[Items listed in a dataset]
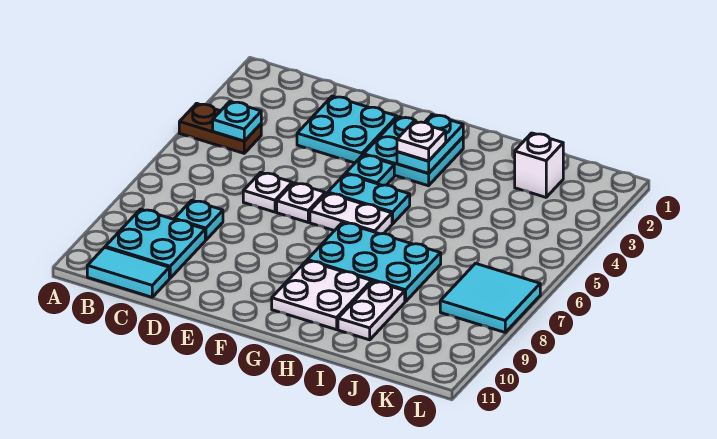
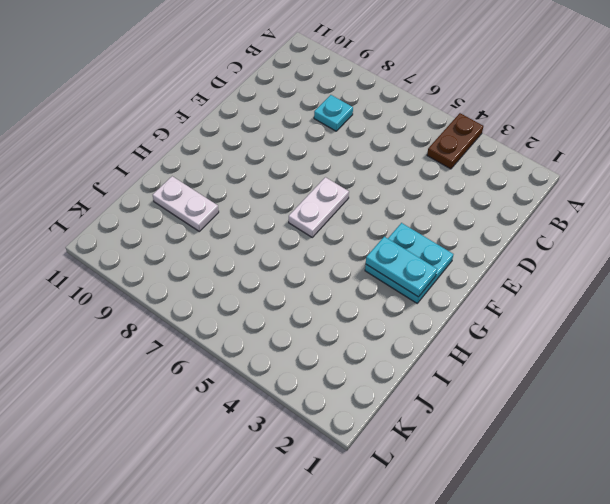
none -> cyan plate B9:C10 level 1
none -> cyan tile B11:C11 level 1
none -> cyan plate D2:E3 level 1

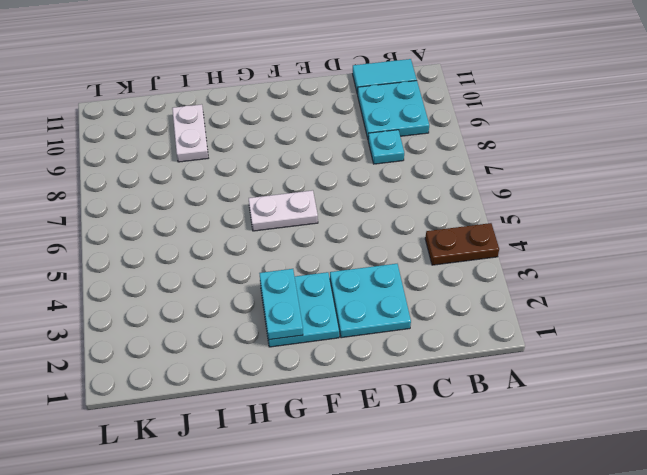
none -> white plate D6 level 1
none -> white plate E6 level 1
none -> cyan plate F4 level 1

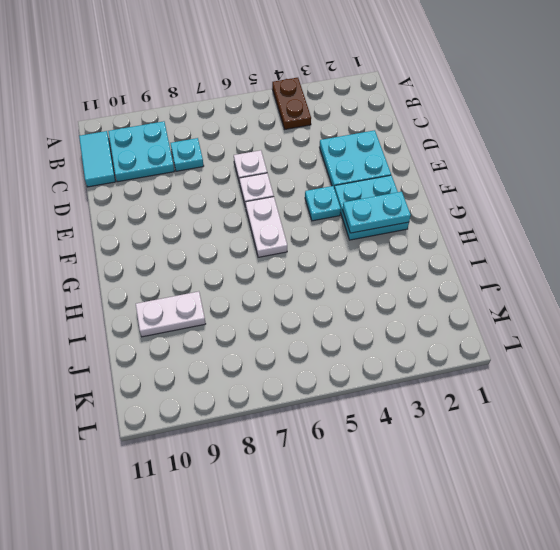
none -> cyan plate F5:G5 level 1
none -> cyan plate G7:I8 level 1
none -> white plate G9:H10 level 1

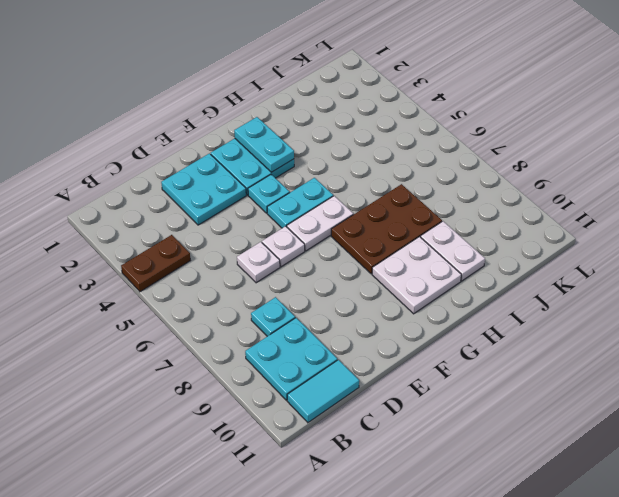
brown plate G7:I8 level 1 -> cyan plate G7:I8 level 1
none -> white brick J2 level 1
none -> cyan tile K7:L8 level 1
none -> cyan plate B4 level 2

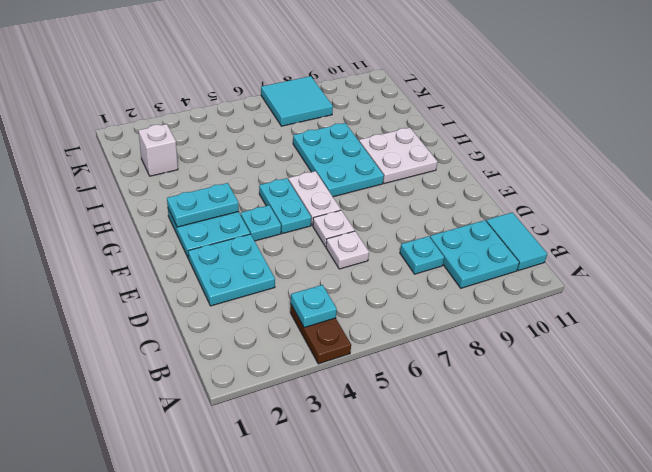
none -> white plate I9:I10 level 1
none -> white plate G3 level 3

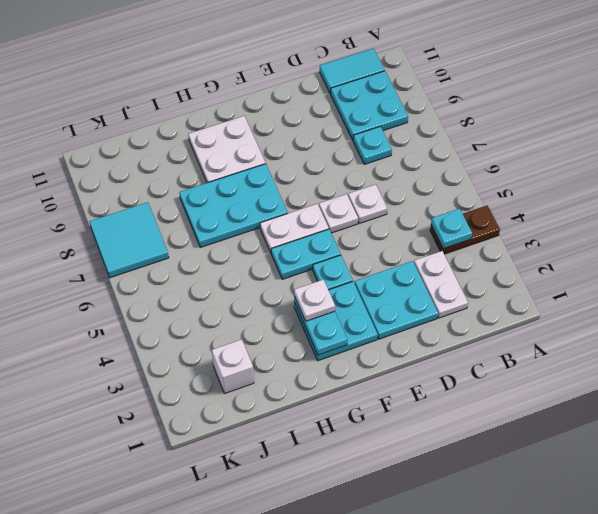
white plate C2:C3 level 1 -> white plate I9:I10 level 1

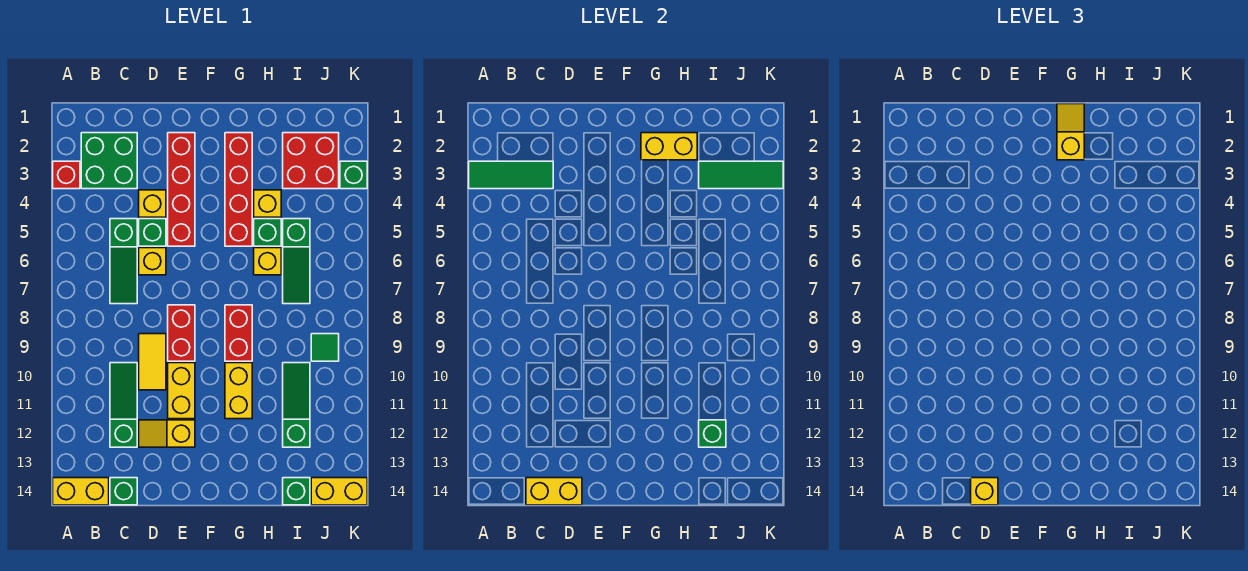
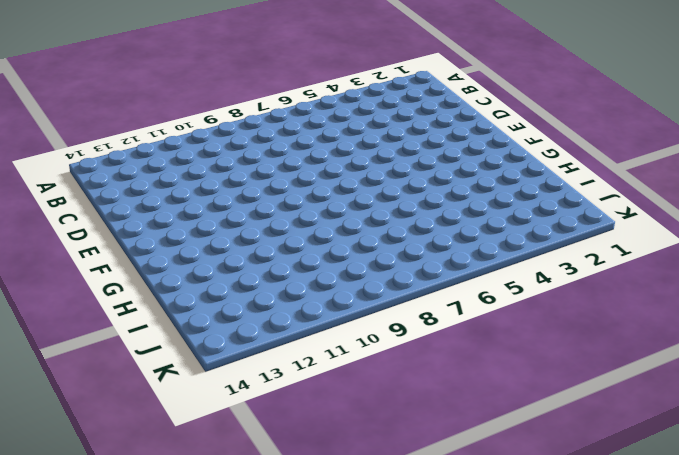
none -> red brick A3 level 1
none -> yellow brick A14:B14 level 1
none -> green brick B2:C3 level 1
none -> green slope C5:C7 level 1 top 5

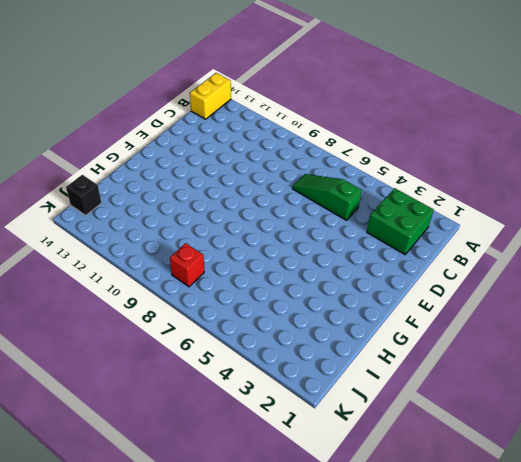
red brick J8 level 1 -> red brick A3 level 1
black brick J14 level 1 -> yellow brick J14:K14 level 1
none -> green slope C10:C12 level 1 top 12
none -> green brick C14 level 1
none -> yellow brick D4 level 1
none -> green brick D5 level 1

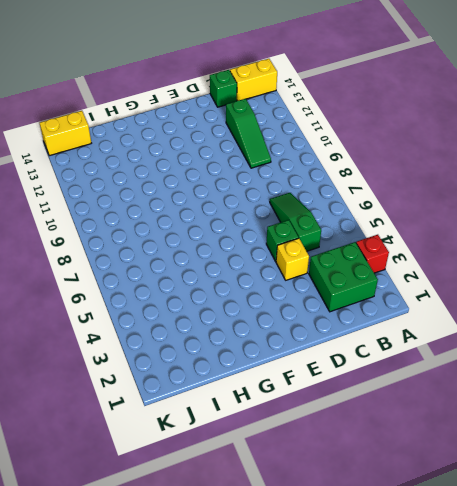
none -> yellow brick D6 level 1
none -> yellow tile D9:D10 level 1
none -> yellow slope D12:E12 level 1 top E
none -> red brick E2:E5 level 1

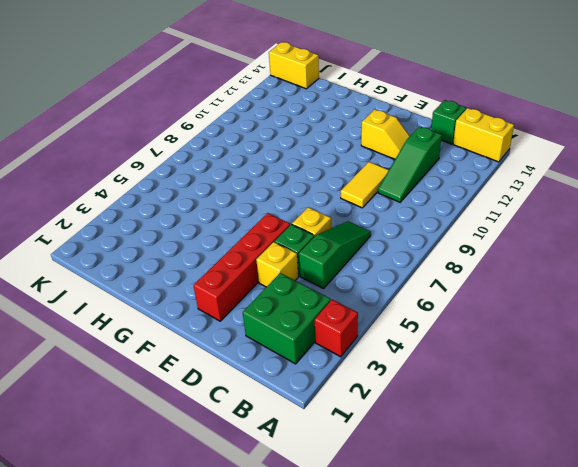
none -> red brick E8:E9 level 1
none -> yellow brick E10:E11 level 1
none -> red brick G2:G5 level 1
none -> red brick G8:G9 level 1

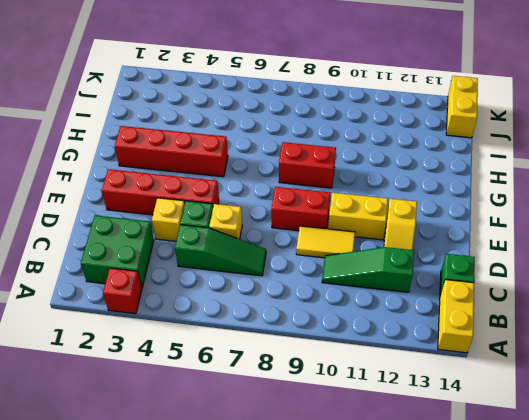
none -> yellow brick G10:G11 level 1
none -> yellow brick H4 level 1
none -> green brick H5 level 1
none -> yellow brick H6 level 1

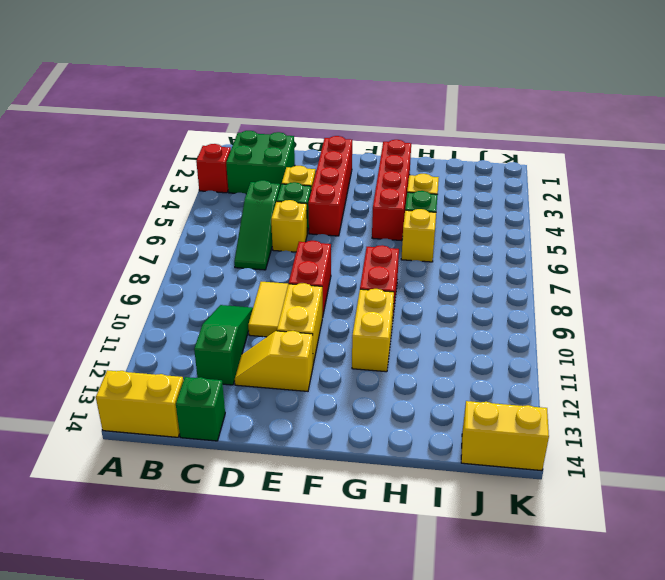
none -> red brick I2:J3 level 1
none -> green slope I5:I7 level 1 top 5
none -> green slope I10:I12 level 1 top 12
none -> green brick I14 level 1

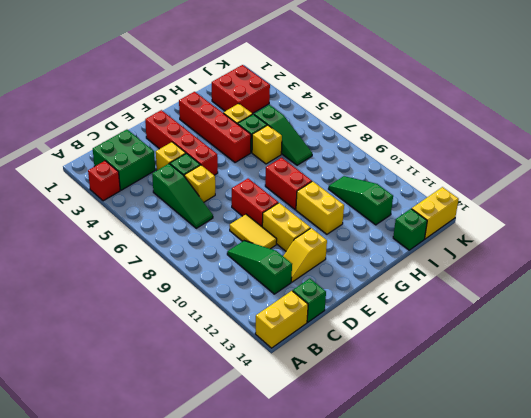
none -> green tile J9 level 1
none -> green brick K3 level 1
none -> green tile A3:C3 level 2
none -> yellow brick C14:D14 level 2

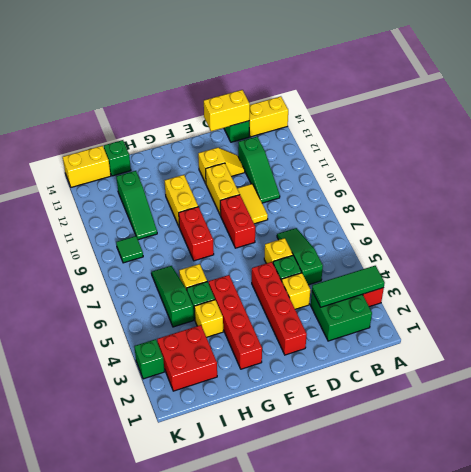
none -> yellow brick G2:H2 level 2
none -> green tile I3:K3 level 2
none -> green brick I12 level 2
none -> yellow brick D14 level 3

### PROBLEM TO SOLVE
How many lines in the records above contain the word "slope"? State that number and nothing more.

### SOLUTION FOR THIS PROBLEM
5